(TASK DATA Opens)

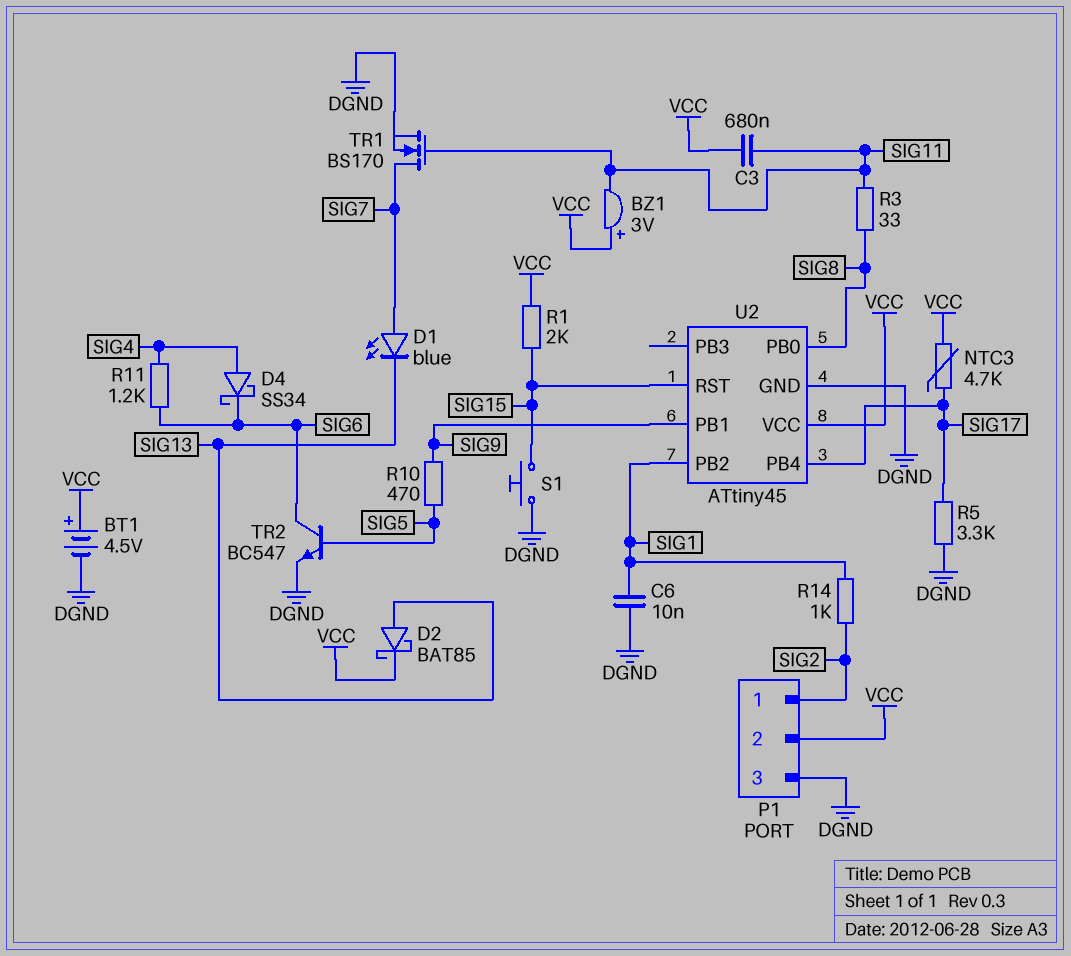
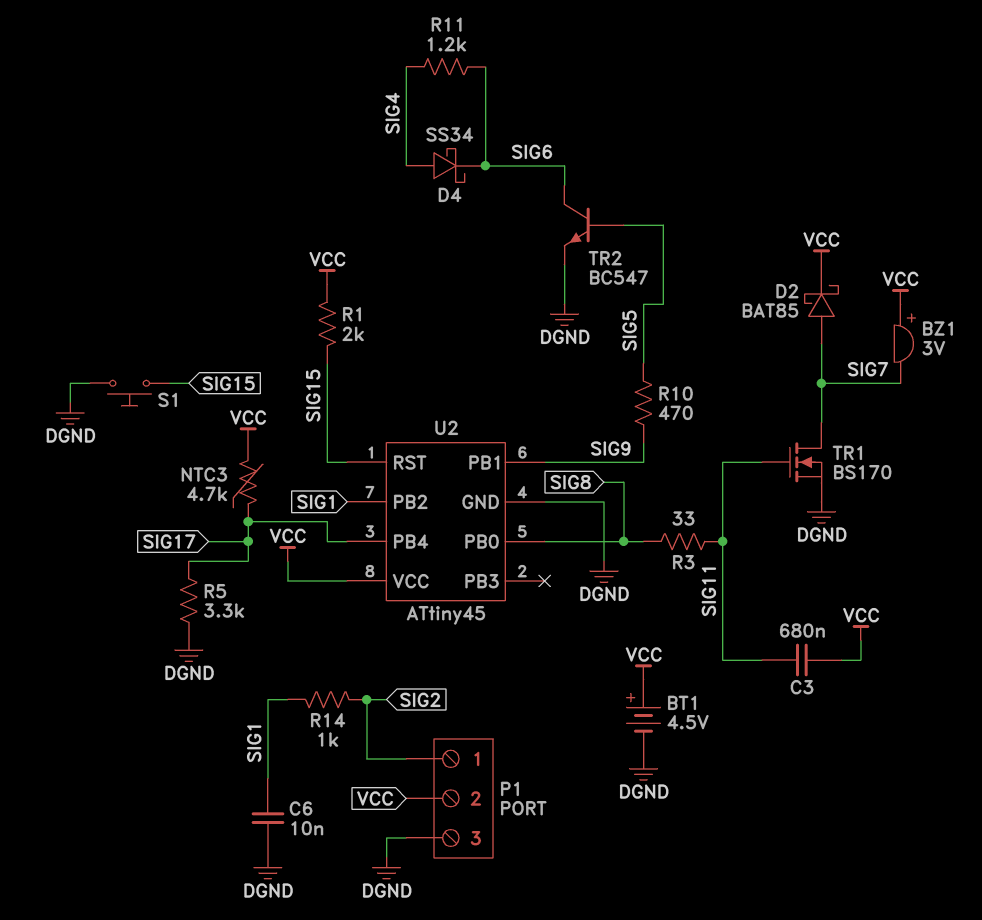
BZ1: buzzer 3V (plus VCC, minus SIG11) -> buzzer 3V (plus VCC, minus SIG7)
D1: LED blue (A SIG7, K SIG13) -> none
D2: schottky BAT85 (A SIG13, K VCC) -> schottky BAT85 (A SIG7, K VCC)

(TASK DATA Closes)
(TASK DATA Opens)

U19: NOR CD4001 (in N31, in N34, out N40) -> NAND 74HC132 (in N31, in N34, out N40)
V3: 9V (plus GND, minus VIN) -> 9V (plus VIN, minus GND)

(TASK DATA Closes)

TASK TO CARRY OUT ::
Once you find the line with "U19: NOR CD4001" above, print it and every line after it up to and including the line with "V3: 9V (plus", exactly as written and nothing else.

RESPONSE ::
U19: NOR CD4001 (in N31, in N34, out N40) -> NAND 74HC132 (in N31, in N34, out N40)
V3: 9V (plus GND, minus VIN) -> 9V (plus VIN, minus GND)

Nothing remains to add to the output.